━━━ Given data
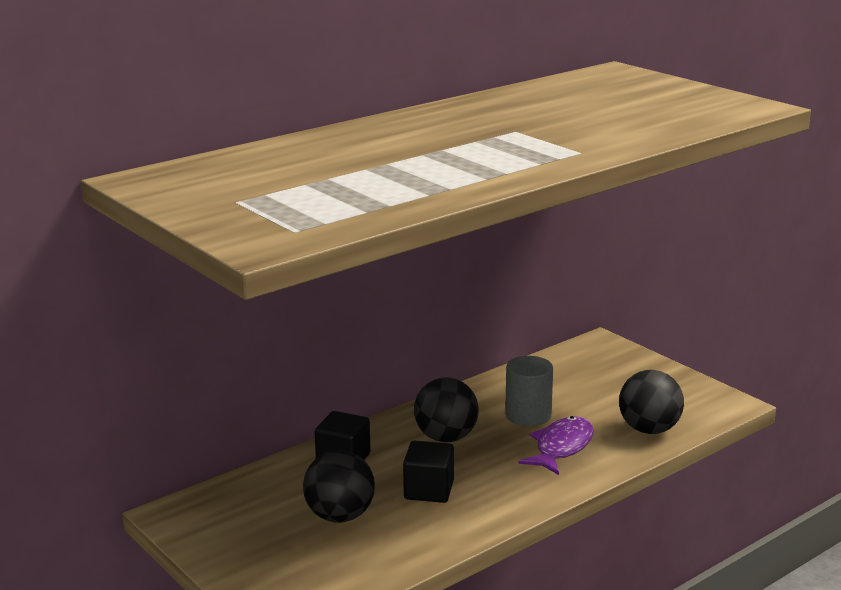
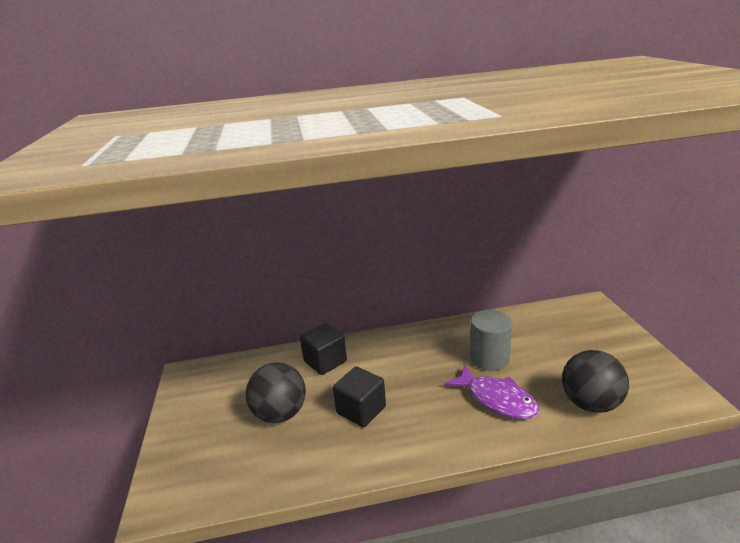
camera: 30 degrees right, 5 degrees up
(446, 437) = (411, 362): black ball -> none
(561, 447) = (497, 399): purple fish -> purple fish turned 75 degrees clockwise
━━━━━━
● Task directions
Strip the images and return the remaining data exactly.

● Response to the task
camera: 30 degrees right, 5 degrees up
(446, 437) = (411, 362): black ball -> none
(561, 447) = (497, 399): purple fish -> purple fish turned 75 degrees clockwise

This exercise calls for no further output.